#### To do:
Please keep to the lines below from the one with "blue camera: 4 -> 6" through the one with "green watering can: 11 -> 10", and restate them word for word, ends included.

(Spatial reasoning data)
· · · ·
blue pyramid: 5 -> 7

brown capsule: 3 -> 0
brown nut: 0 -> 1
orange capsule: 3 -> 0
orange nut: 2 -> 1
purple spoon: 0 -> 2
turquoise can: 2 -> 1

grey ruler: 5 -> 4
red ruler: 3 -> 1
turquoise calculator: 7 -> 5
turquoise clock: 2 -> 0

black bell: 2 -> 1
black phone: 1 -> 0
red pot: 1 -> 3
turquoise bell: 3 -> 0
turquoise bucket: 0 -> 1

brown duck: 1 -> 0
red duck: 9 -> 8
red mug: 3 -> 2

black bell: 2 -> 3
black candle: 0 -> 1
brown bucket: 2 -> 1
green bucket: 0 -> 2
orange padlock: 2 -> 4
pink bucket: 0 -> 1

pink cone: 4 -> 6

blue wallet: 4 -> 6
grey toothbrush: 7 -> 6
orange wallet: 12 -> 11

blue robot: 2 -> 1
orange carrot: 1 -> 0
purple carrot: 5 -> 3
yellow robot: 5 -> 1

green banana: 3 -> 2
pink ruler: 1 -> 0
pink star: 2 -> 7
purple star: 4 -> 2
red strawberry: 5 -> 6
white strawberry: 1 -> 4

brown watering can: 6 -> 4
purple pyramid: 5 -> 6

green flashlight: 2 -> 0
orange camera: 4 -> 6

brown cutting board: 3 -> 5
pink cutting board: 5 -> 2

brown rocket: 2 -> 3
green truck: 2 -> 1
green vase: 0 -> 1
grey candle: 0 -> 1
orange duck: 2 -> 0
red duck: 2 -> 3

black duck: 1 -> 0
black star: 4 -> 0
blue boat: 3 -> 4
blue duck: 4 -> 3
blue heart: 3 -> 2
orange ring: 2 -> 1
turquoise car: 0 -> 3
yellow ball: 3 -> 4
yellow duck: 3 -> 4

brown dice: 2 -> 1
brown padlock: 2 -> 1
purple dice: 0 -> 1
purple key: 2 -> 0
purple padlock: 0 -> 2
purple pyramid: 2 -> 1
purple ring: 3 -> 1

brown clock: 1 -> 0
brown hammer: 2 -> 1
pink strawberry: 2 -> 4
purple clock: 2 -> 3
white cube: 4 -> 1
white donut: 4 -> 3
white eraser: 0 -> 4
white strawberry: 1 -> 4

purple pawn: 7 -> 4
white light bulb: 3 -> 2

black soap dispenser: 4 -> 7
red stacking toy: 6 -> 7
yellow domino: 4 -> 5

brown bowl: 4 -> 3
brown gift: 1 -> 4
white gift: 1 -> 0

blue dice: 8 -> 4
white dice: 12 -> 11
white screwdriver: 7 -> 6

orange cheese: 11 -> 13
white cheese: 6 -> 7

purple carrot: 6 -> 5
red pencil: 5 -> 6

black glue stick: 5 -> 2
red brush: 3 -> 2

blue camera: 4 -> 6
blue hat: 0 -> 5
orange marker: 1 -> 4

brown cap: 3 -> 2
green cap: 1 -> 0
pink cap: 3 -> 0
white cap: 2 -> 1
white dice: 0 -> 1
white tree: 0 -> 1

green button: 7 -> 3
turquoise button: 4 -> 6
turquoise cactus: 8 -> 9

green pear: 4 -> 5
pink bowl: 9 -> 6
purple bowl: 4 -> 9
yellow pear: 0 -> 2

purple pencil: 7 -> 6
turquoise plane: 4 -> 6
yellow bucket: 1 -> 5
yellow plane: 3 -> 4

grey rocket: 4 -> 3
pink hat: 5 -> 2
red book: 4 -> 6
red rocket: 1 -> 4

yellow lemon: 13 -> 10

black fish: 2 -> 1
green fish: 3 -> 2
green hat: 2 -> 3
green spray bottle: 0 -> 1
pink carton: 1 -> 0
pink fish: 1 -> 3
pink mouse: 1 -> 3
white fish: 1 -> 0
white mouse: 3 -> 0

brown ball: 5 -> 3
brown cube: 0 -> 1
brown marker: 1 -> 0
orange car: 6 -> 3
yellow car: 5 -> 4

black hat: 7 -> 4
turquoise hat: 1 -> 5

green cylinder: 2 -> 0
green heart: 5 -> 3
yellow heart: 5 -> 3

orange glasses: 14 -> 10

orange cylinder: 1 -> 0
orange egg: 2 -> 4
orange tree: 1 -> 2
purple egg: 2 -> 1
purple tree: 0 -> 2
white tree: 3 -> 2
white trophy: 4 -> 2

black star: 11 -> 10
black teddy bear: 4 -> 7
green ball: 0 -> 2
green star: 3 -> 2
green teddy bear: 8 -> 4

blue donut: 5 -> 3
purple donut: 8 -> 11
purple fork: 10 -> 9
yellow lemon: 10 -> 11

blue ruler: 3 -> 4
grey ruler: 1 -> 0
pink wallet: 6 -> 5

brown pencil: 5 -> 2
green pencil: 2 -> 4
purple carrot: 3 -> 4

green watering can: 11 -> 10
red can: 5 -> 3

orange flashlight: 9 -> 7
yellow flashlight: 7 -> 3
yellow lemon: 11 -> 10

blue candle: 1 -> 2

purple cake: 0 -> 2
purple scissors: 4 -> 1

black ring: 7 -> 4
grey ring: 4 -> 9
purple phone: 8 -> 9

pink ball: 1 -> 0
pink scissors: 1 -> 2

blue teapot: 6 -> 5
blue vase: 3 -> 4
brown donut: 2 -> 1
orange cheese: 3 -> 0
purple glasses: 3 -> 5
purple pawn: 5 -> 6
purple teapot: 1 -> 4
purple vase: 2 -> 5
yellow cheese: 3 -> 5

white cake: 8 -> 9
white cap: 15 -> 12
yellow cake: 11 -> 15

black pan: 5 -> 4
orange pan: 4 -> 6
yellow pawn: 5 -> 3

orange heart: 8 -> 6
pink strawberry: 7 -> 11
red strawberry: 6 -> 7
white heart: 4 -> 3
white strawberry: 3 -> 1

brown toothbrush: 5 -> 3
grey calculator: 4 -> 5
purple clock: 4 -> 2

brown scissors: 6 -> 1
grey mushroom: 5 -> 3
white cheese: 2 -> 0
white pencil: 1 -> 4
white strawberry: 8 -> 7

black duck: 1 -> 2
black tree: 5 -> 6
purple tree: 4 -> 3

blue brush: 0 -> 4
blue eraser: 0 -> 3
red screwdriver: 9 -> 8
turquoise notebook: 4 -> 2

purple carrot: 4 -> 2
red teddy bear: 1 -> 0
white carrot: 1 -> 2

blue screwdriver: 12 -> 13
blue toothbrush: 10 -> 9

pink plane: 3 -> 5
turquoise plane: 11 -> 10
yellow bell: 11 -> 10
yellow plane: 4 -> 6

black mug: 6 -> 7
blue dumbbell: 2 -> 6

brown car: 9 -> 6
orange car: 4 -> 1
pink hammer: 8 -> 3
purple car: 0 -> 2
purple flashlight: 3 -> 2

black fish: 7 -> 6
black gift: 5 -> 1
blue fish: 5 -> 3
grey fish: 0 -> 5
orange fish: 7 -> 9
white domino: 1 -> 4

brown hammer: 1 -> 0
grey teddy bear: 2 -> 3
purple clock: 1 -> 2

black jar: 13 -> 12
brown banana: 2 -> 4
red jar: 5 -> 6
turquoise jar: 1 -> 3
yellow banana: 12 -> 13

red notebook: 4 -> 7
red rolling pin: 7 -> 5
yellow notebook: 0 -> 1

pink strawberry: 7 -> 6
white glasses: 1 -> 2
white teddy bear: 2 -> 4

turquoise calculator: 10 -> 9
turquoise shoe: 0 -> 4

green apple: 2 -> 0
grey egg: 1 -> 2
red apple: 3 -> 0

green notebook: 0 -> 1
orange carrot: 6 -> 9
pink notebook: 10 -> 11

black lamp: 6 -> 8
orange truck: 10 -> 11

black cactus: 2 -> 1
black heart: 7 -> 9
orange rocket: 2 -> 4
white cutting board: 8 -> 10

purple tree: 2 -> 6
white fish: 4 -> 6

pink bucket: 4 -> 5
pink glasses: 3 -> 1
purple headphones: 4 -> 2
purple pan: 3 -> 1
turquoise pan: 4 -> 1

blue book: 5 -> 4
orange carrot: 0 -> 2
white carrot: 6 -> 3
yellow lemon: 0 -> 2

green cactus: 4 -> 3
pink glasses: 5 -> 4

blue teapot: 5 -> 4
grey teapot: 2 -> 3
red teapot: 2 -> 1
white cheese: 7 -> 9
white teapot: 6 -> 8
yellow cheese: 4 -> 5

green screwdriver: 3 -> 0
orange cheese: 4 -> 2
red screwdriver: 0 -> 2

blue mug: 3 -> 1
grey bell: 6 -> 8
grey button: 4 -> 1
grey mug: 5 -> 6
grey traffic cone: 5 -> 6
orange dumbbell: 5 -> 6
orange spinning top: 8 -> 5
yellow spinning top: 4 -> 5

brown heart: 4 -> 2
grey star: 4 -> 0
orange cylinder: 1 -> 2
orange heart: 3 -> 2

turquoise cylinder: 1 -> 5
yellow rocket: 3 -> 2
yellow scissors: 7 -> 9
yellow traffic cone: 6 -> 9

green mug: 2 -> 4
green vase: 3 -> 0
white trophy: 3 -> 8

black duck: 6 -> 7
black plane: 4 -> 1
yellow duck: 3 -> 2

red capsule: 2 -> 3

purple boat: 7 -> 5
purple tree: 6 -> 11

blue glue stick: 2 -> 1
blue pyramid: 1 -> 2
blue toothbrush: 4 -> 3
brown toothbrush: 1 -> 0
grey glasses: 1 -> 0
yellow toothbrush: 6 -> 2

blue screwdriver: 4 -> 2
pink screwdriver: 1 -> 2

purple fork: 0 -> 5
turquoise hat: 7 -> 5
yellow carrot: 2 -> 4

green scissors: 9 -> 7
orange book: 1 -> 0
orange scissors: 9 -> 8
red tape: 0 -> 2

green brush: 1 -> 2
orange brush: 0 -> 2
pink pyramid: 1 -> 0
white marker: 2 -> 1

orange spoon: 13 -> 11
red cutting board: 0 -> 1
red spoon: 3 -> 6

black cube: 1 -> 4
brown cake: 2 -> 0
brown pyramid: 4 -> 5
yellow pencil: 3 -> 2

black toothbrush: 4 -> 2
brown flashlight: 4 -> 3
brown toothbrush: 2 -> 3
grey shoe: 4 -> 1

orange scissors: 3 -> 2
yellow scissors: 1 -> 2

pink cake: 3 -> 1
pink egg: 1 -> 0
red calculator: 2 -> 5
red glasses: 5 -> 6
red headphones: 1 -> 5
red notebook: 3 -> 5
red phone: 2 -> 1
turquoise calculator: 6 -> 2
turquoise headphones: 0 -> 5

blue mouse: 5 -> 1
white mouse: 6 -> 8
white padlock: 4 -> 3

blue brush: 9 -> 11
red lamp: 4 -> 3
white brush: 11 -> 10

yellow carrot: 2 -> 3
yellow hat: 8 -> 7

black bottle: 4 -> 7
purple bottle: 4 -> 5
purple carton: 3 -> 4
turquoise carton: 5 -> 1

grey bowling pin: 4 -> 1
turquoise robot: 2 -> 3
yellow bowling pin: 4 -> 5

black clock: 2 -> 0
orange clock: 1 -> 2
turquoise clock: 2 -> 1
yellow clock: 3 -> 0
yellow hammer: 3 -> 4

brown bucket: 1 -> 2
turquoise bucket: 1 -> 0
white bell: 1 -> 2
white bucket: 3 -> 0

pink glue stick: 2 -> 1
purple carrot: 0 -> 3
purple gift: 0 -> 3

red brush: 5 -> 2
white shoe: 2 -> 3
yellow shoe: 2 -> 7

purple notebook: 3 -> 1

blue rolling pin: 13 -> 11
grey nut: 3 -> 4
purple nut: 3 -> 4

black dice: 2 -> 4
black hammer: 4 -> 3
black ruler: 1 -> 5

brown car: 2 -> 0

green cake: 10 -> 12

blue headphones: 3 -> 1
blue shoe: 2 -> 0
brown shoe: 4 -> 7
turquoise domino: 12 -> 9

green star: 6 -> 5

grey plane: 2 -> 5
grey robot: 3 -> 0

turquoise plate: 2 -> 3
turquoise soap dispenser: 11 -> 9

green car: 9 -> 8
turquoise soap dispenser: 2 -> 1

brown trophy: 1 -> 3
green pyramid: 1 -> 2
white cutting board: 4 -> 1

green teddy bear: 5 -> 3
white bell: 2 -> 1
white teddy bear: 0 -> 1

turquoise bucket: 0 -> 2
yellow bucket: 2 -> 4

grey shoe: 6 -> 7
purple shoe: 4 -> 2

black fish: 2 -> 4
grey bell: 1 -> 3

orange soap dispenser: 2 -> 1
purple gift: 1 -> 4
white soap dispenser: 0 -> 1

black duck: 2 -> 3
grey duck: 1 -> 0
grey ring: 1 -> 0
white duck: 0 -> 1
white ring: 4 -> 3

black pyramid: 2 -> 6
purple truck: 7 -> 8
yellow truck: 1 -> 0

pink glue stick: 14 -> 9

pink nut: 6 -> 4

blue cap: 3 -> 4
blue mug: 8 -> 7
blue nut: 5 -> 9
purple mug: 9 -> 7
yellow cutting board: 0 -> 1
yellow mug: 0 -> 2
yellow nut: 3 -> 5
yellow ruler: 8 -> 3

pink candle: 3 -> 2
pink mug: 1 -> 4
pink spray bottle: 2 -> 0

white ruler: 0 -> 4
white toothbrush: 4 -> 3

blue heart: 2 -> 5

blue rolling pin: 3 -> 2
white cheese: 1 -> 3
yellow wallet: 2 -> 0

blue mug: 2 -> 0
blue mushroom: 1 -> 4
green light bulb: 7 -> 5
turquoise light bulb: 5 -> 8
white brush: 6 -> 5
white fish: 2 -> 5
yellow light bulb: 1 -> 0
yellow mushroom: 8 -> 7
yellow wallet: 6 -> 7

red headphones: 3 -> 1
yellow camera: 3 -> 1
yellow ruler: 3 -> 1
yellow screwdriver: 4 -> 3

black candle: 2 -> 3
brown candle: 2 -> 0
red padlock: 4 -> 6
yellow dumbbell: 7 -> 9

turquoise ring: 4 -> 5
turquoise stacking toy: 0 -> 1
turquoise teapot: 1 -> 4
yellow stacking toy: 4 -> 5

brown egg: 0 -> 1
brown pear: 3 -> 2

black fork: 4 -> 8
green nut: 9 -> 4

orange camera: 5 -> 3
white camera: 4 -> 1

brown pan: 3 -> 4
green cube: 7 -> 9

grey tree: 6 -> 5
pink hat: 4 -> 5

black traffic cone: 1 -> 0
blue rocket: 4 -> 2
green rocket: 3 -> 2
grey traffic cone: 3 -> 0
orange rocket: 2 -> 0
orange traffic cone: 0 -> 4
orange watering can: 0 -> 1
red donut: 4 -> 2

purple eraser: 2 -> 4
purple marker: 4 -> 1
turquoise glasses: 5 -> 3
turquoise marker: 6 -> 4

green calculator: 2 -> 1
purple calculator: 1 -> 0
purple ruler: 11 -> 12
· · · ·
#### Result of this task:
blue camera: 4 -> 6
blue hat: 0 -> 5
orange marker: 1 -> 4

brown cap: 3 -> 2
green cap: 1 -> 0
pink cap: 3 -> 0
white cap: 2 -> 1
white dice: 0 -> 1
white tree: 0 -> 1

green button: 7 -> 3
turquoise button: 4 -> 6
turquoise cactus: 8 -> 9

green pear: 4 -> 5
pink bowl: 9 -> 6
purple bowl: 4 -> 9
yellow pear: 0 -> 2

purple pencil: 7 -> 6
turquoise plane: 4 -> 6
yellow bucket: 1 -> 5
yellow plane: 3 -> 4

grey rocket: 4 -> 3
pink hat: 5 -> 2
red book: 4 -> 6
red rocket: 1 -> 4

yellow lemon: 13 -> 10

black fish: 2 -> 1
green fish: 3 -> 2
green hat: 2 -> 3
green spray bottle: 0 -> 1
pink carton: 1 -> 0
pink fish: 1 -> 3
pink mouse: 1 -> 3
white fish: 1 -> 0
white mouse: 3 -> 0

brown ball: 5 -> 3
brown cube: 0 -> 1
brown marker: 1 -> 0
orange car: 6 -> 3
yellow car: 5 -> 4

black hat: 7 -> 4
turquoise hat: 1 -> 5

green cylinder: 2 -> 0
green heart: 5 -> 3
yellow heart: 5 -> 3

orange glasses: 14 -> 10

orange cylinder: 1 -> 0
orange egg: 2 -> 4
orange tree: 1 -> 2
purple egg: 2 -> 1
purple tree: 0 -> 2
white tree: 3 -> 2
white trophy: 4 -> 2

black star: 11 -> 10
black teddy bear: 4 -> 7
green ball: 0 -> 2
green star: 3 -> 2
green teddy bear: 8 -> 4

blue donut: 5 -> 3
purple donut: 8 -> 11
purple fork: 10 -> 9
yellow lemon: 10 -> 11

blue ruler: 3 -> 4
grey ruler: 1 -> 0
pink wallet: 6 -> 5

brown pencil: 5 -> 2
green pencil: 2 -> 4
purple carrot: 3 -> 4

green watering can: 11 -> 10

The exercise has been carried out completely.